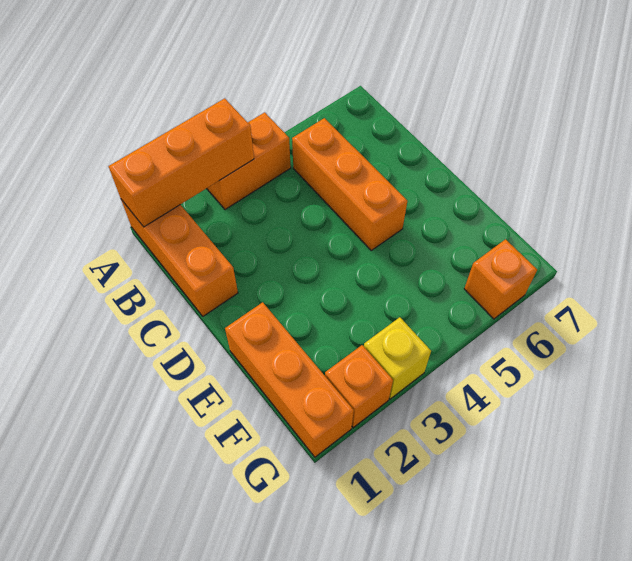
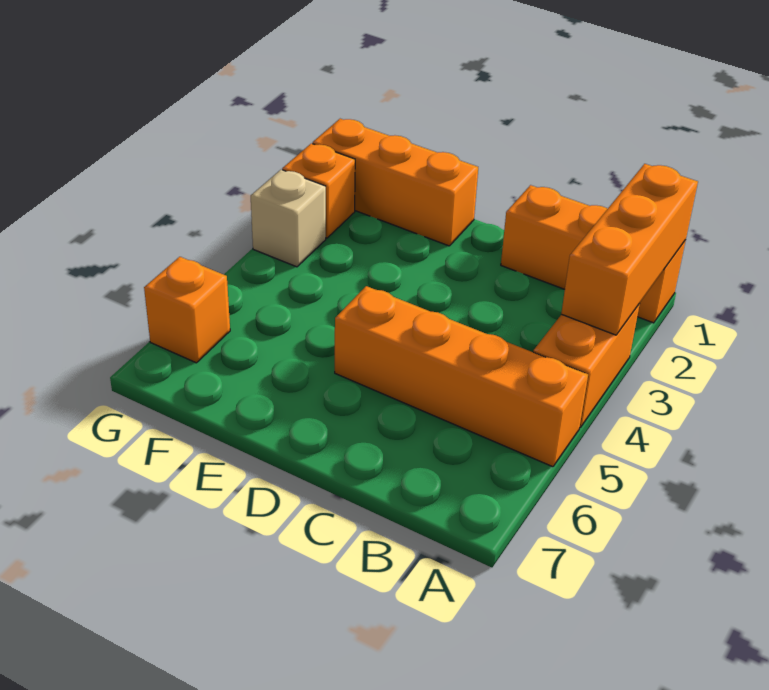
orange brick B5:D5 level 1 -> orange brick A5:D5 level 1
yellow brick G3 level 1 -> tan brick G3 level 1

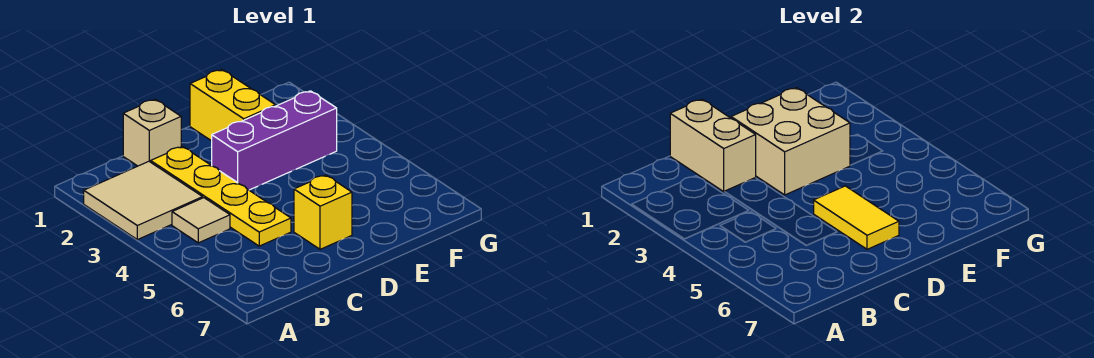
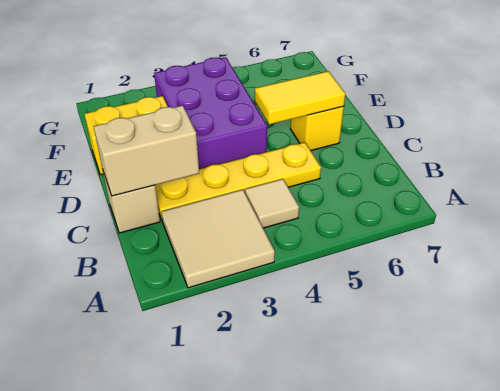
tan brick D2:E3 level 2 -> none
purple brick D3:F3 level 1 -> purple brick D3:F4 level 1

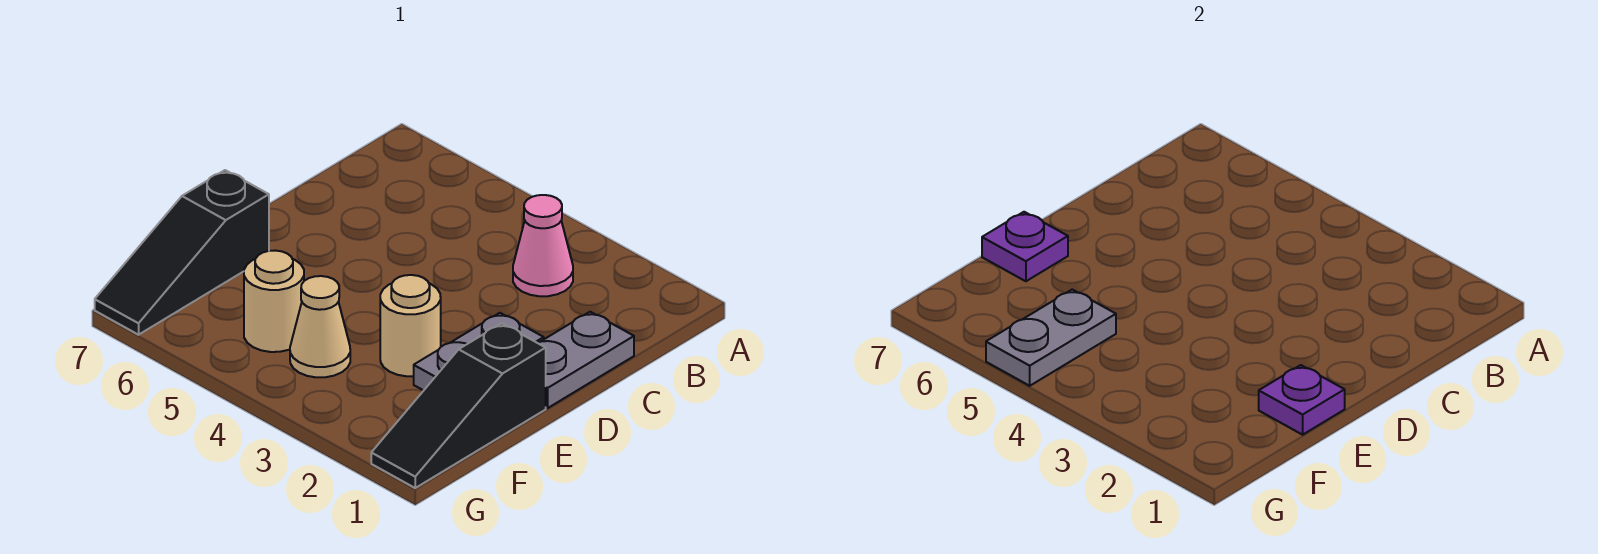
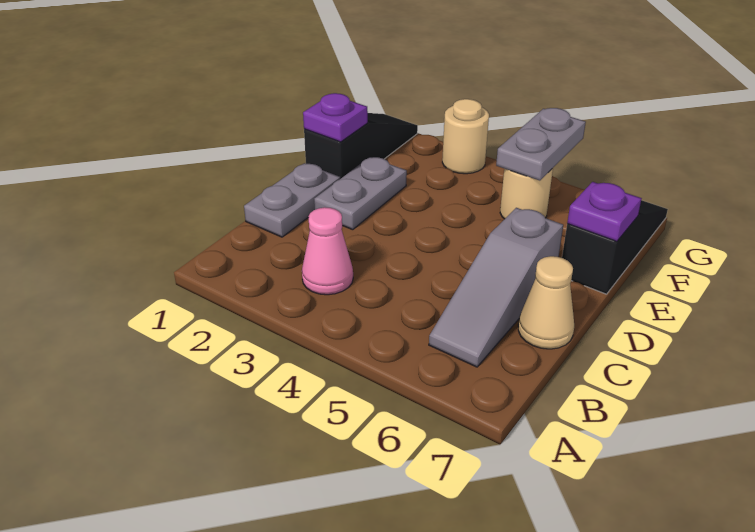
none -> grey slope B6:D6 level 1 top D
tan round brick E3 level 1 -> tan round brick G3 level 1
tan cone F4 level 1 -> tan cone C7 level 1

•••••

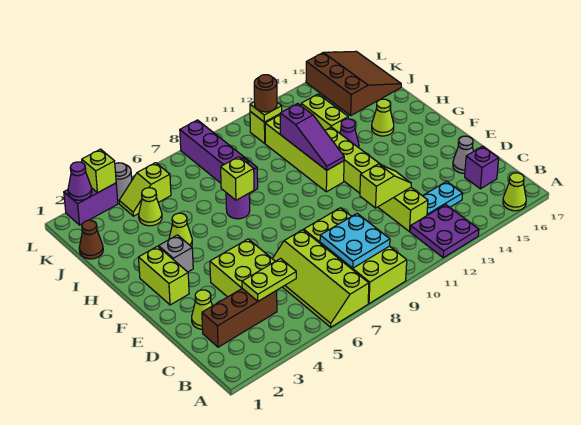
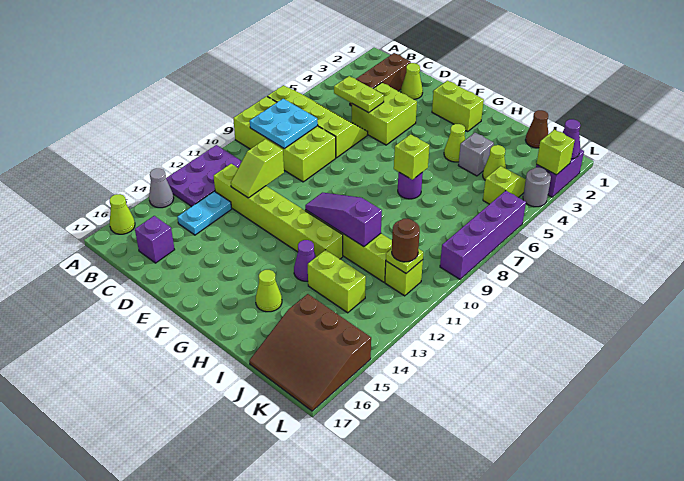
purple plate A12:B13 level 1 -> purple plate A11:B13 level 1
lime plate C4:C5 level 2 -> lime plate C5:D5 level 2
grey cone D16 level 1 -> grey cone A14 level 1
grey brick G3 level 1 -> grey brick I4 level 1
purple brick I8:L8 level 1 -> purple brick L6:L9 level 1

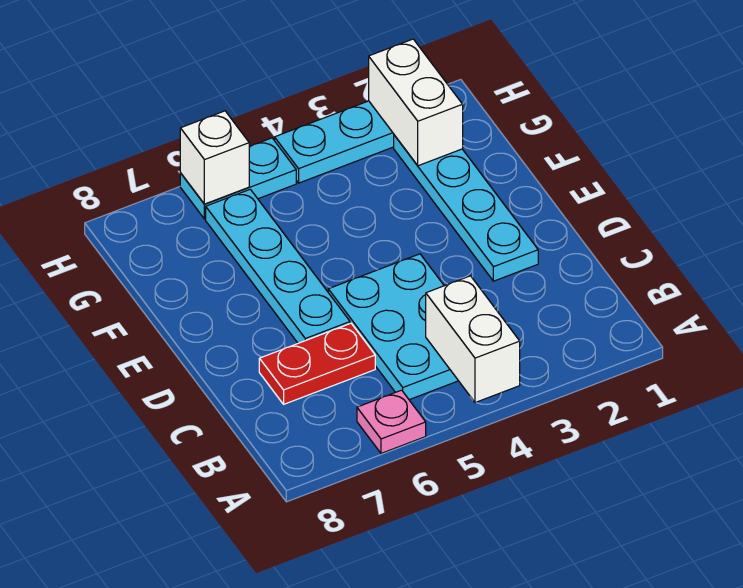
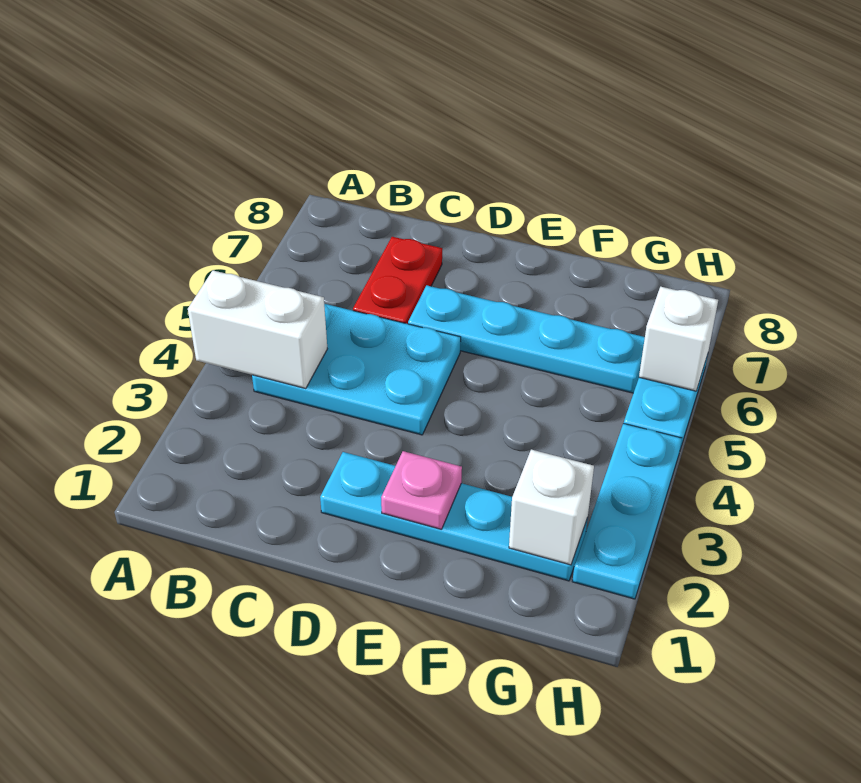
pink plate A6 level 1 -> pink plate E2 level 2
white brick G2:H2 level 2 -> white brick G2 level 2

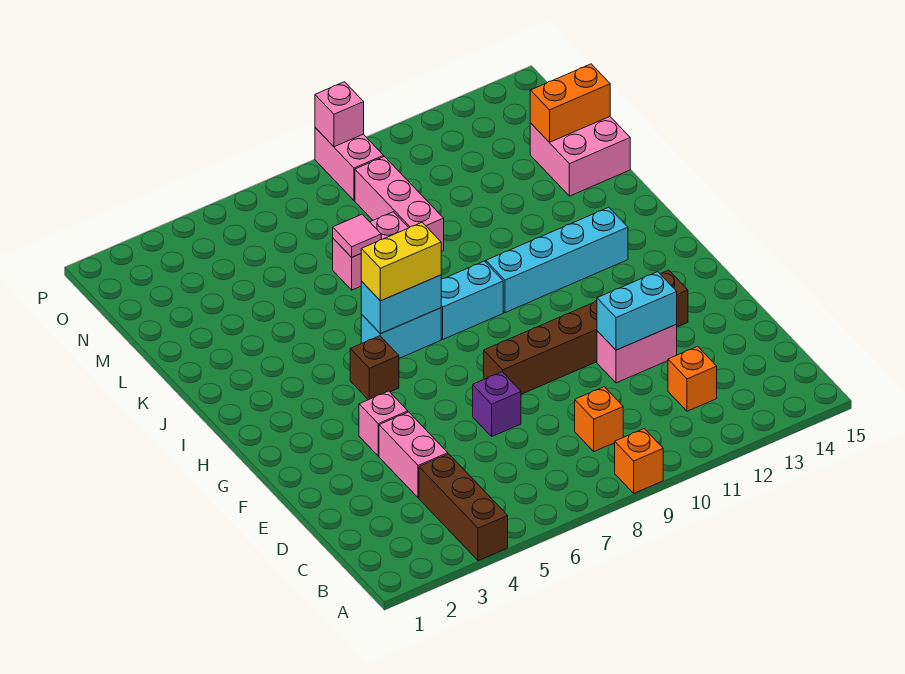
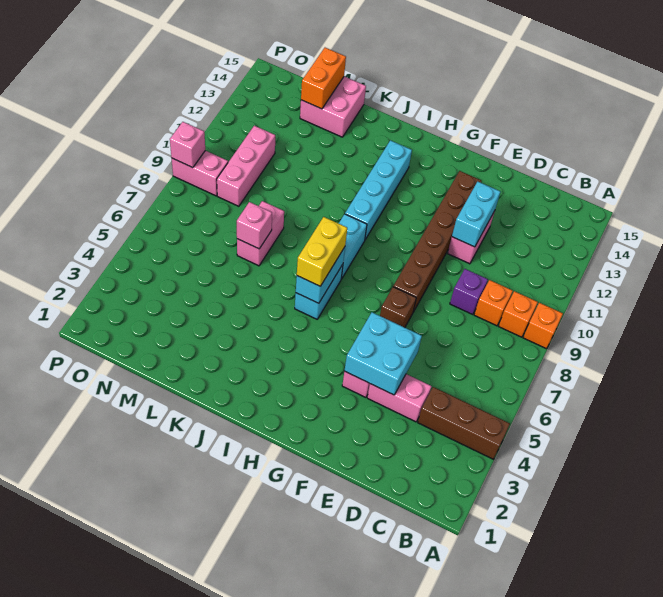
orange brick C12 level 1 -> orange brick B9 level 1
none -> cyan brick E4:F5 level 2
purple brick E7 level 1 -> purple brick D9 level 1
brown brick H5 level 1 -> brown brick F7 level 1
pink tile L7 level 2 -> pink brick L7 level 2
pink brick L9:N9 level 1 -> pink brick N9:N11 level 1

•••••

**Exercise objective:** All lines above from the one containing "purple brick E7" to the one containing "pink brick L9:N9" must be repeated exactly, both lines included, and no others.

**Your solution:**
purple brick E7 level 1 -> purple brick D9 level 1
brown brick H5 level 1 -> brown brick F7 level 1
pink tile L7 level 2 -> pink brick L7 level 2
pink brick L9:N9 level 1 -> pink brick N9:N11 level 1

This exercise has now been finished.